╭──
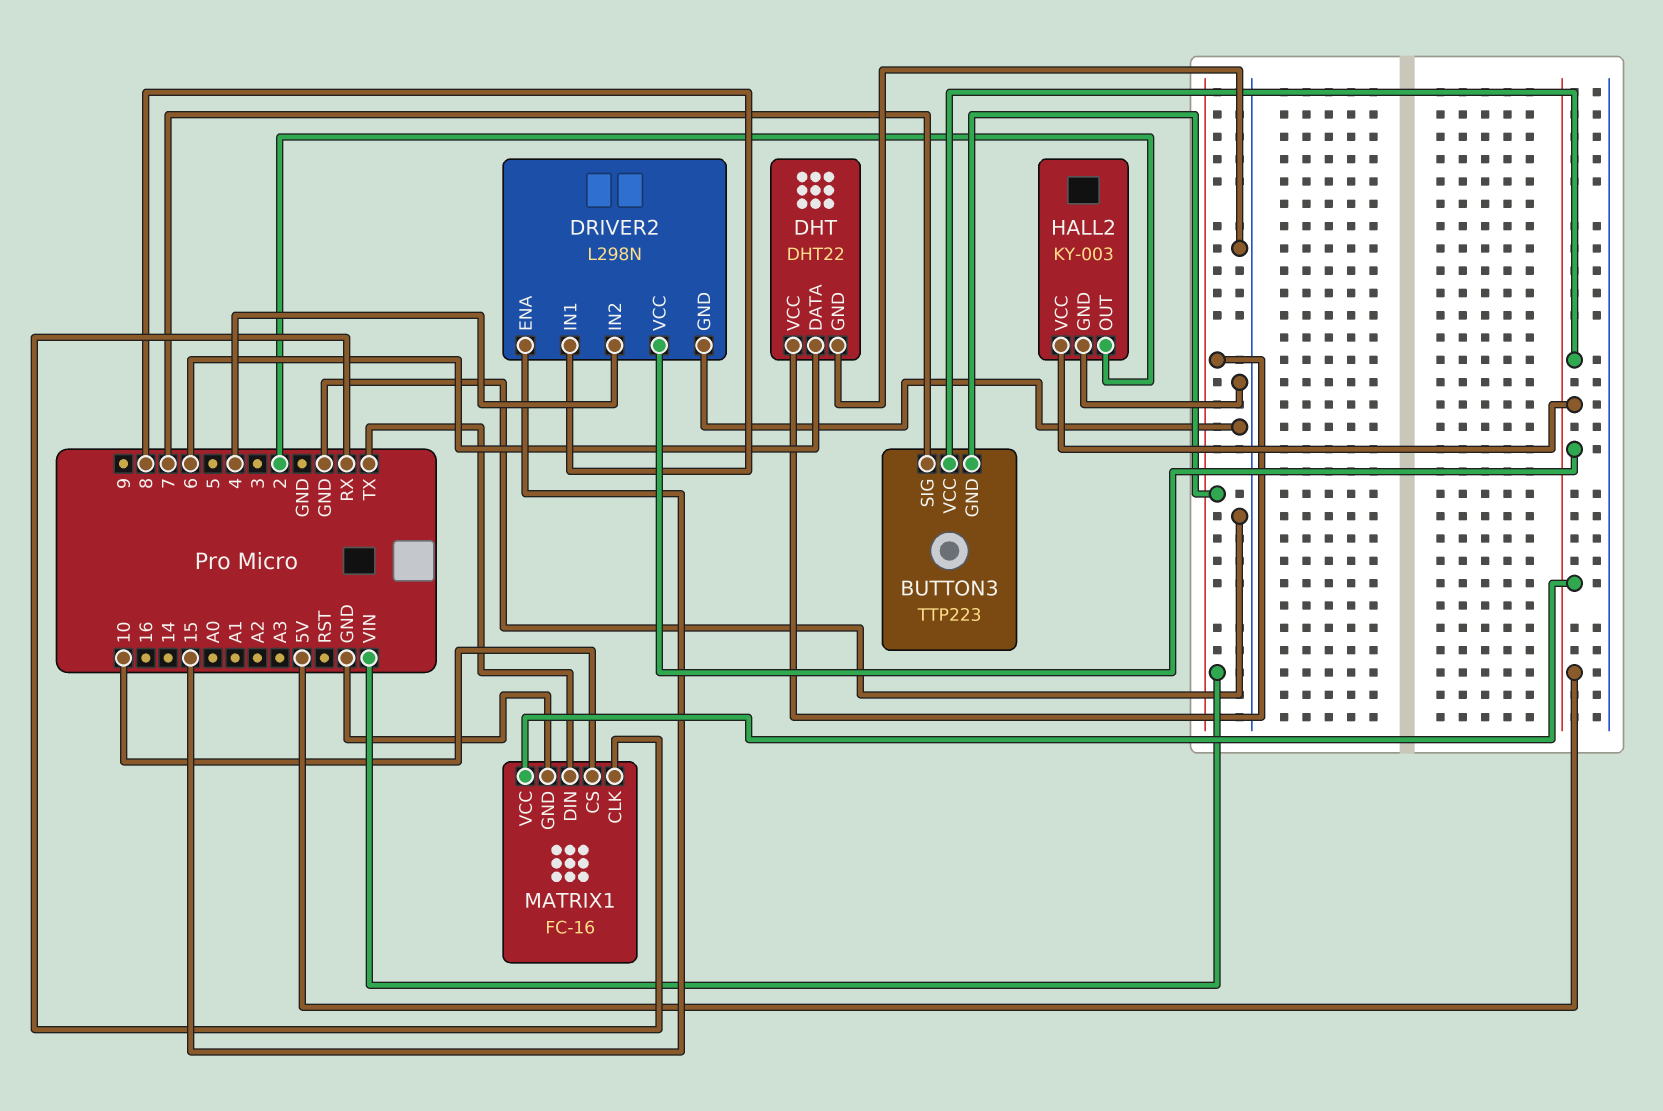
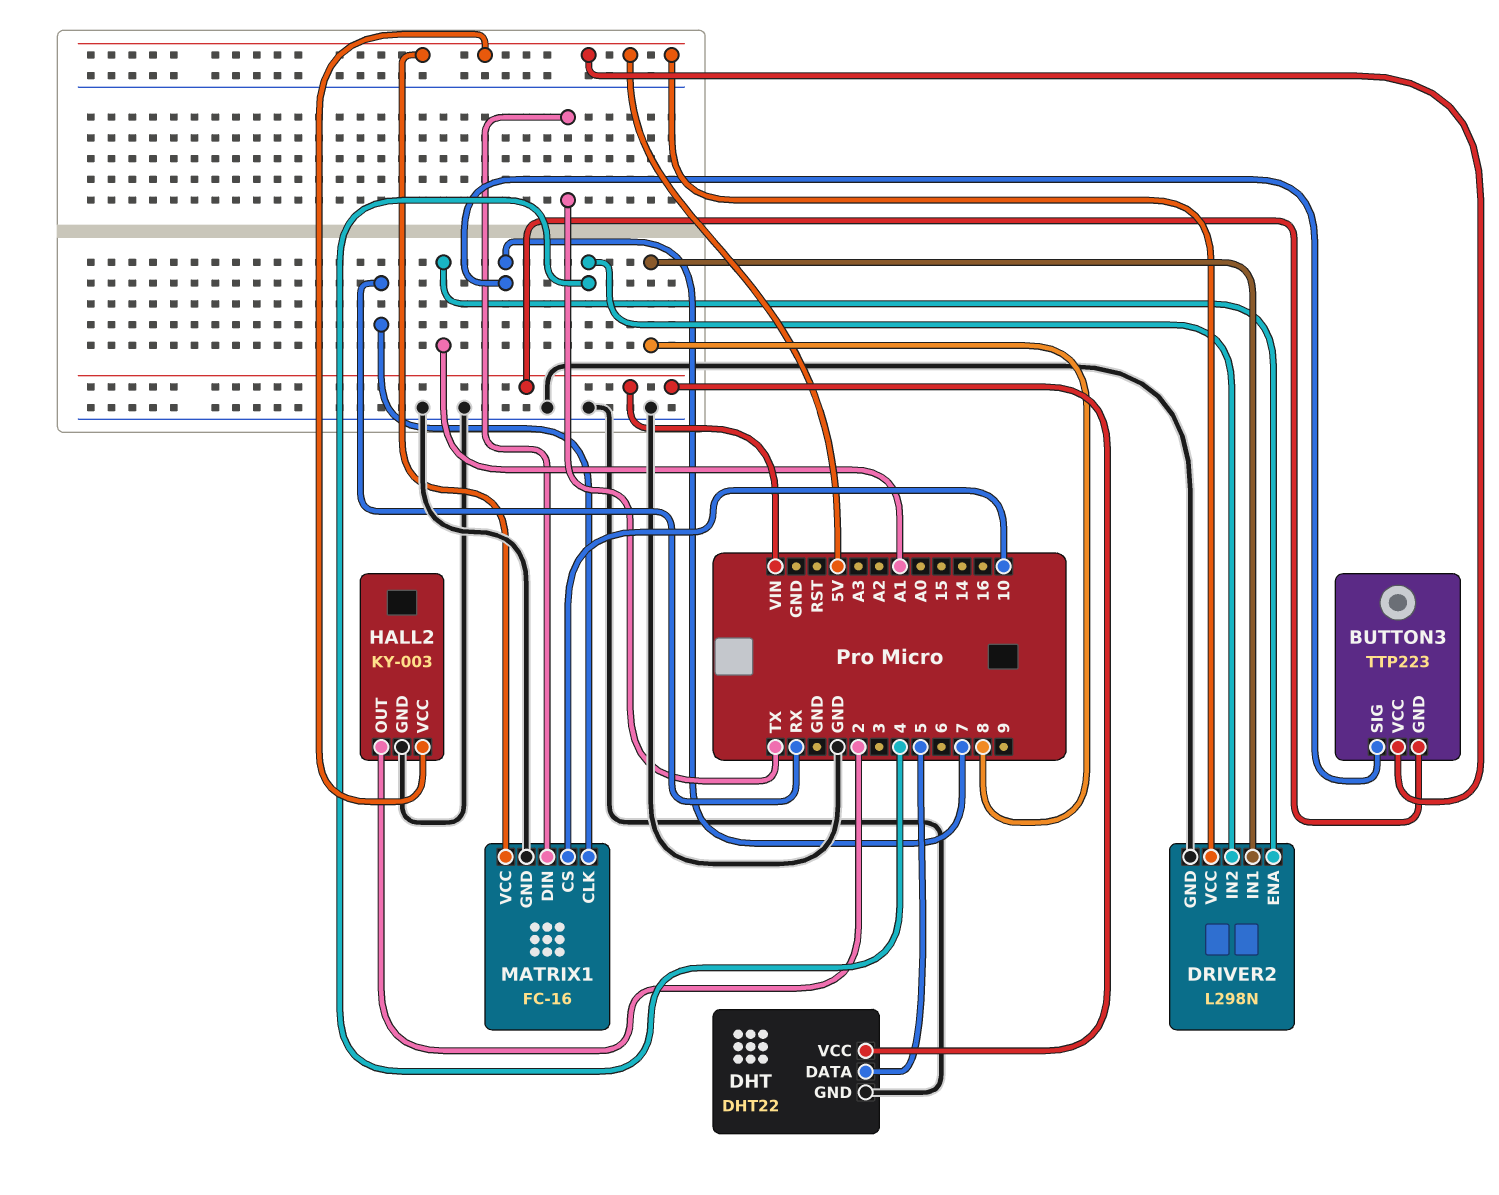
DHT pin DATA: 6 -> 5
DRIVER2 pin ENA: 15 -> A1

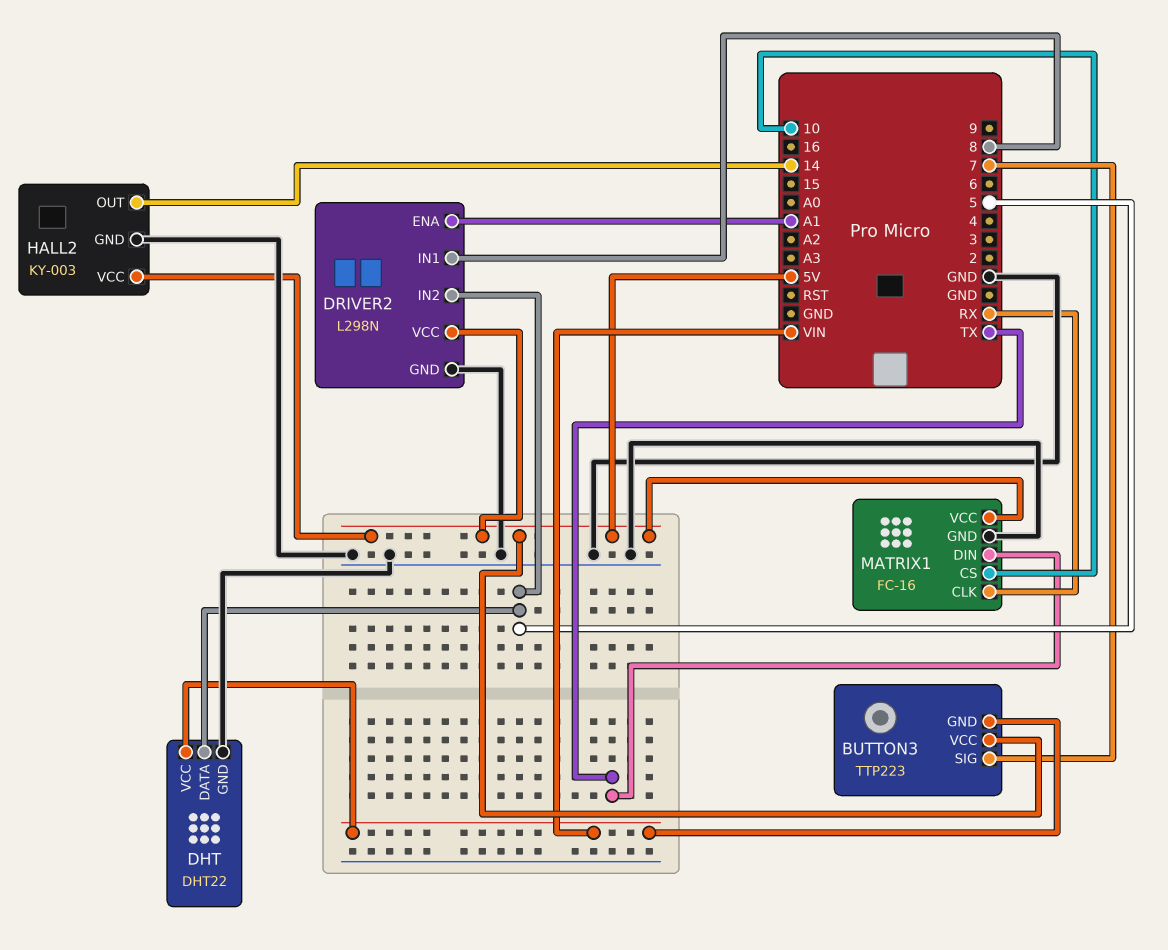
DRIVER2 pin IN2: 4 -> 5
HALL2 pin OUT: 2 -> 14

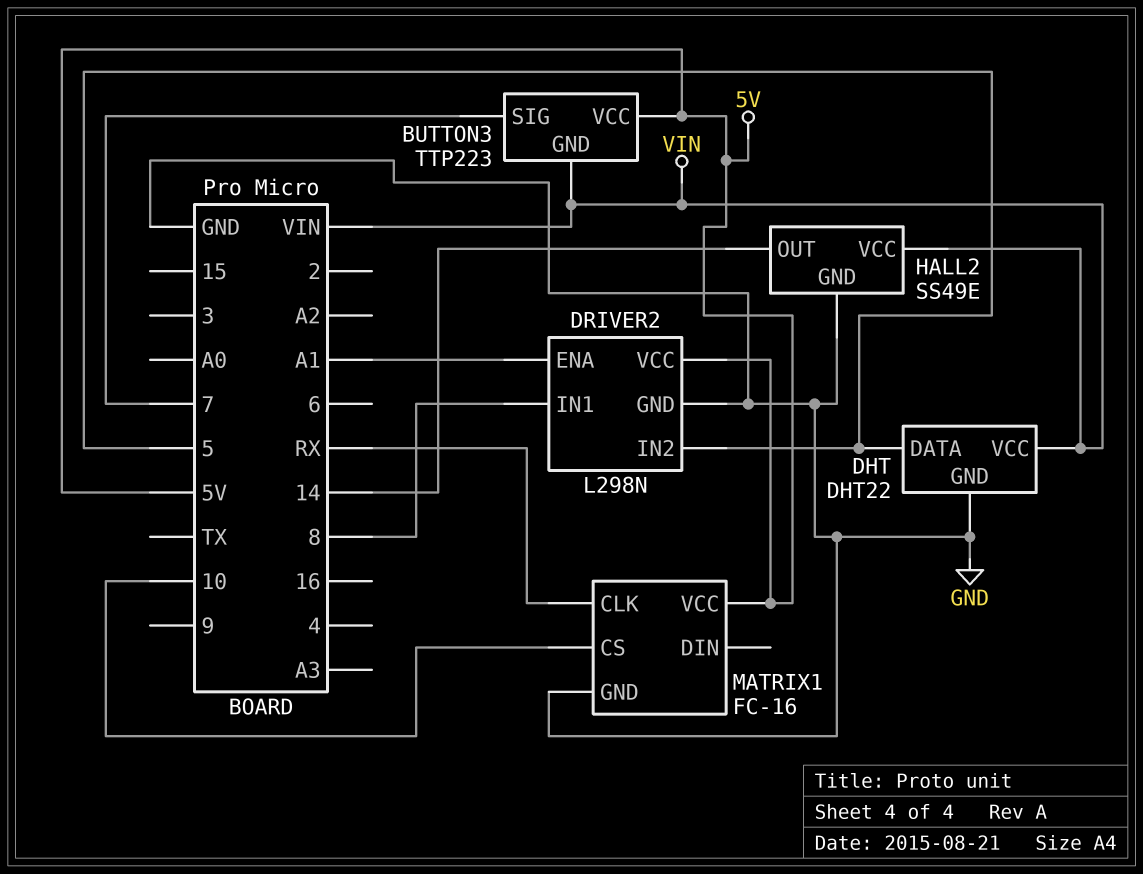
HALL2: KY-003 -> SS49E
HALL2 pin VCC: 5V -> VIN
MATRIX1 pin DIN: TX -> none

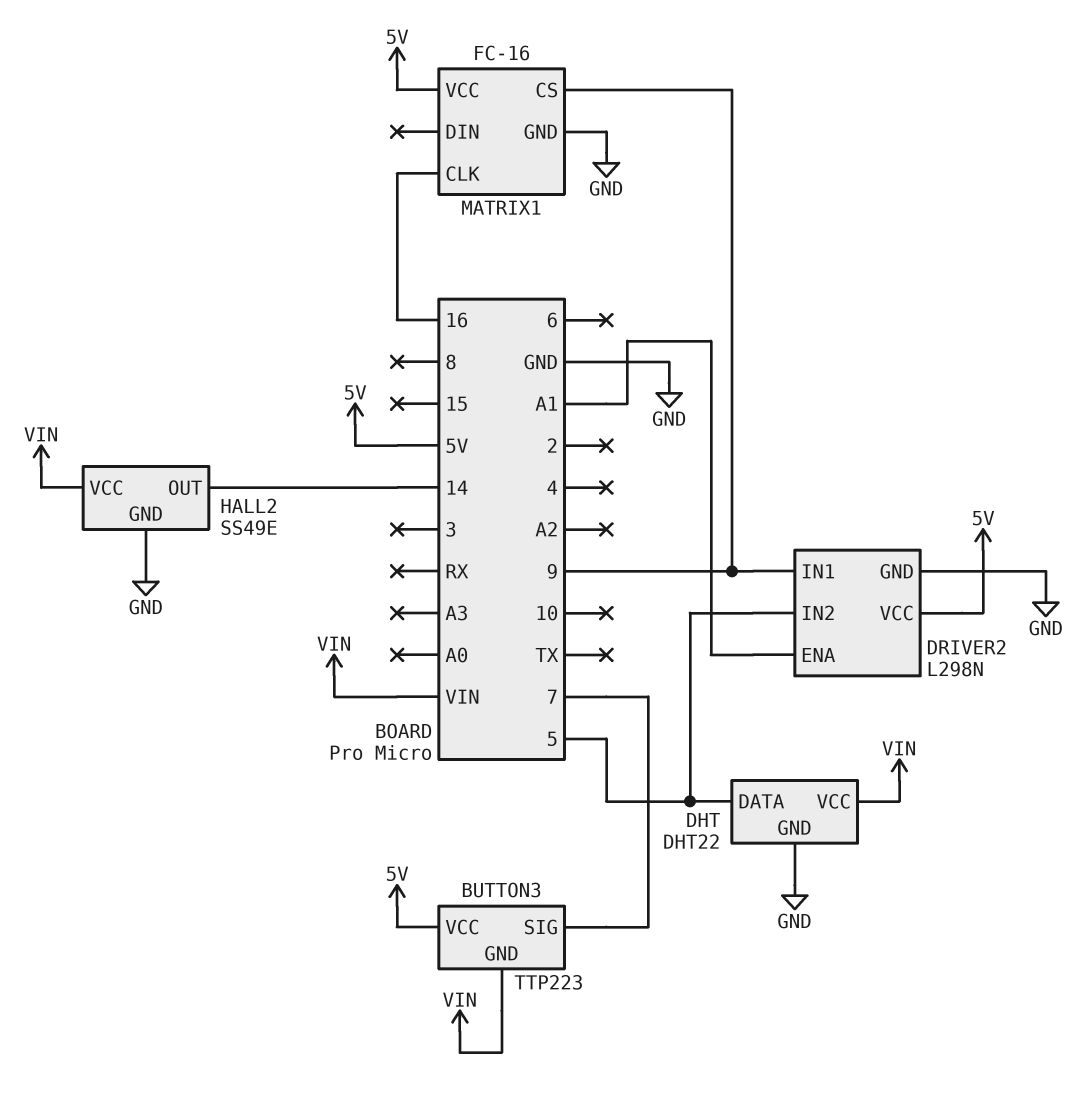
DRIVER2 pin IN1: 8 -> 9
MATRIX1 pin CLK: RX -> 16
MATRIX1 pin CS: 10 -> 9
╰──
▶ [REQUIREMENT]
When you restate the listing, keep every word as it is and drop the pictures.

▶ [WORKED SOLUTION]
DHT pin DATA: 6 -> 5
DRIVER2 pin ENA: 15 -> A1

DRIVER2 pin IN2: 4 -> 5
HALL2 pin OUT: 2 -> 14

HALL2: KY-003 -> SS49E
HALL2 pin VCC: 5V -> VIN
MATRIX1 pin DIN: TX -> none

DRIVER2 pin IN1: 8 -> 9
MATRIX1 pin CLK: RX -> 16
MATRIX1 pin CS: 10 -> 9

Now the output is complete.